◆ **TASK REQUIREMENTS**
Without the pictures, output all of the data exactly.

◆ **INFORMATION PROVIDED**

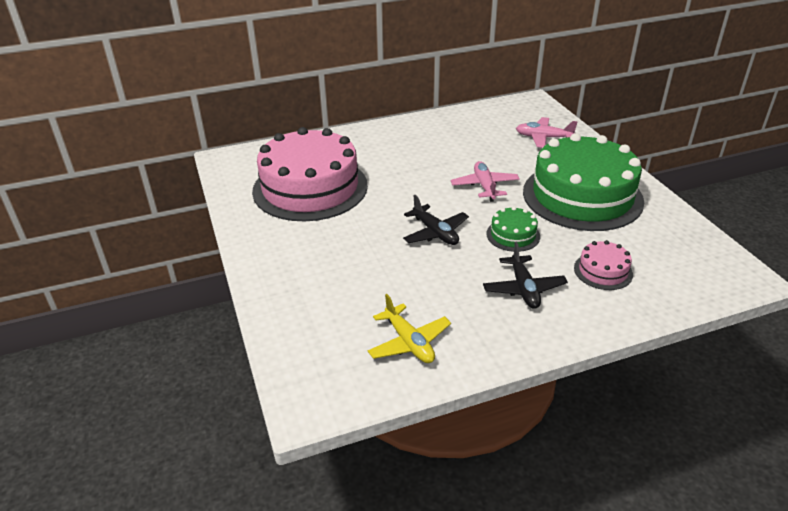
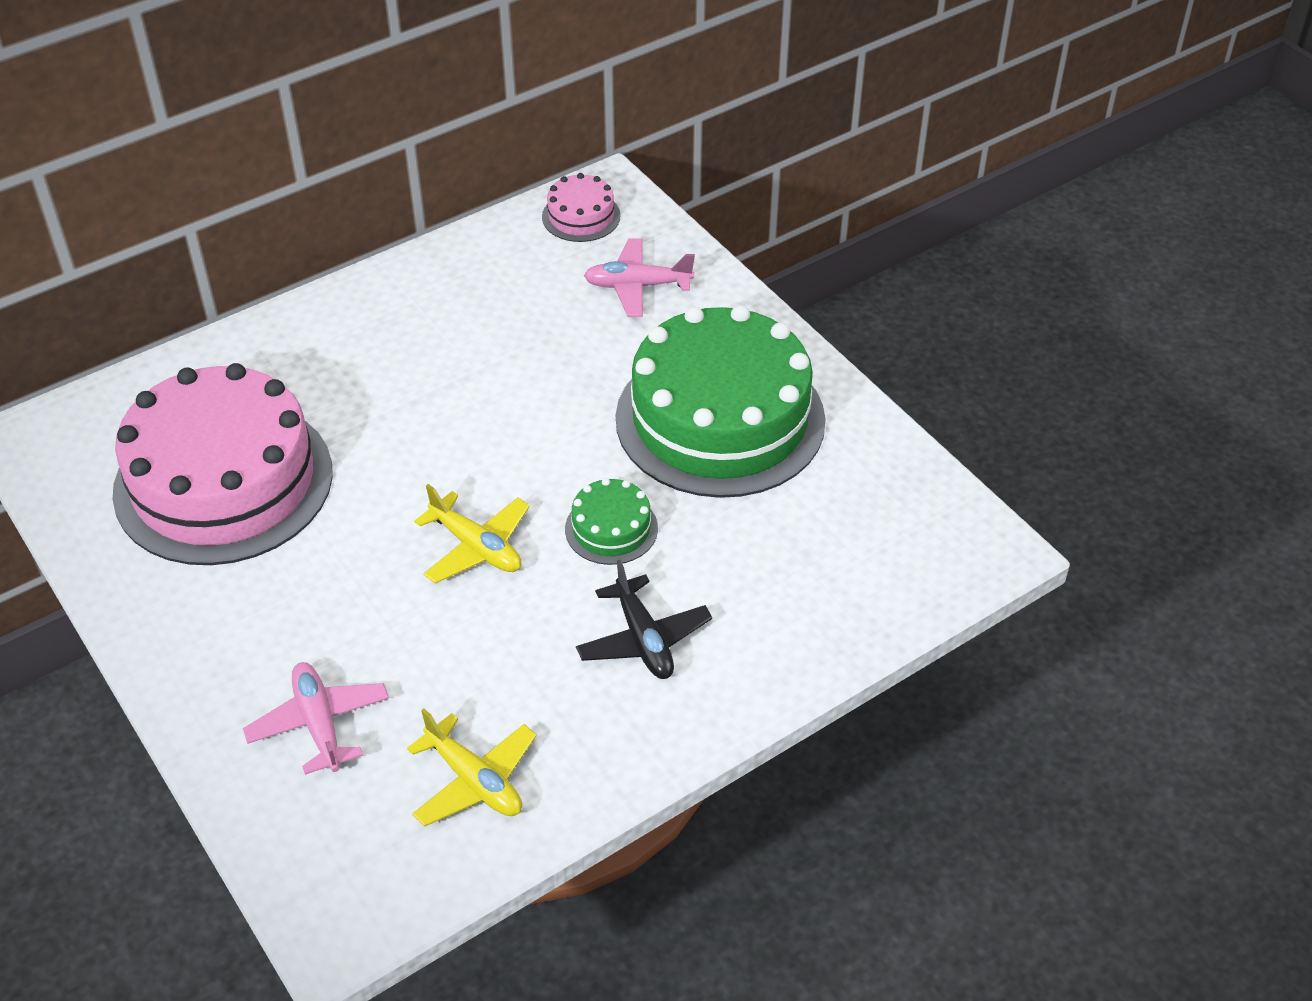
camera: 15 degrees left, 10 degrees up
(435, 233) = (476, 547): black plane -> yellow plane
(484, 186) = (546, 425): pink plane -> pink plane (319, 724)
(603, 271) = (767, 579): pink cake -> pink cake (581, 216)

◆ **YOUR RESPONSE**
camera: 15 degrees left, 10 degrees up
(435, 233) = (476, 547): black plane -> yellow plane
(484, 186) = (546, 425): pink plane -> pink plane (319, 724)
(603, 271) = (767, 579): pink cake -> pink cake (581, 216)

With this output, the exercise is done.